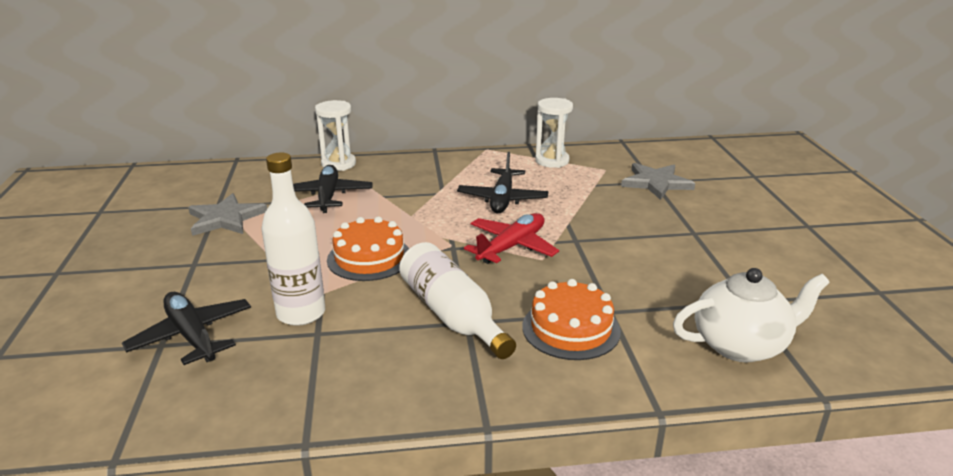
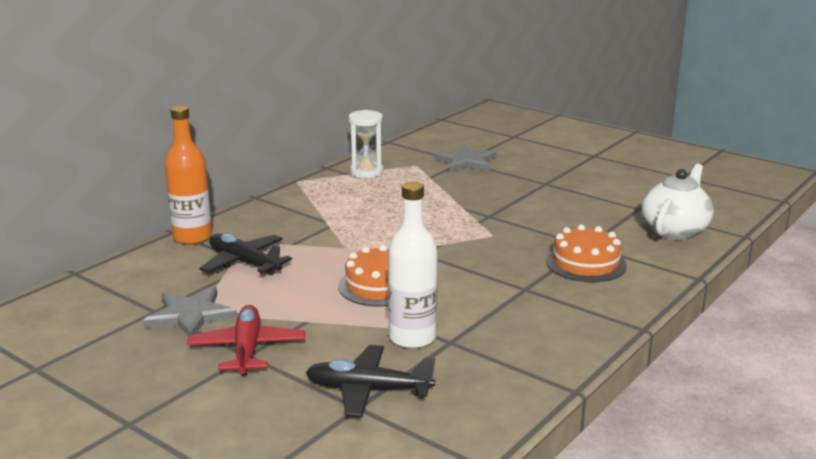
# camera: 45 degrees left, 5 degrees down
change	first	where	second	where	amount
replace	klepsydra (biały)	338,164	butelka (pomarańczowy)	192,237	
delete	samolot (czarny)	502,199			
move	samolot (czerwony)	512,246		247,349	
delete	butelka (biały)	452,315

--

**ABOUT THIS TASK**
All of the data must be given again exactly, without the pictures.

**SOLUTION BELOW**
# camera: 45 degrees left, 5 degrees down
change	first	where	second	where	amount
replace	klepsydra (biały)	338,164	butelka (pomarańczowy)	192,237	
delete	samolot (czarny)	502,199			
move	samolot (czerwony)	512,246		247,349	
delete	butelka (biały)	452,315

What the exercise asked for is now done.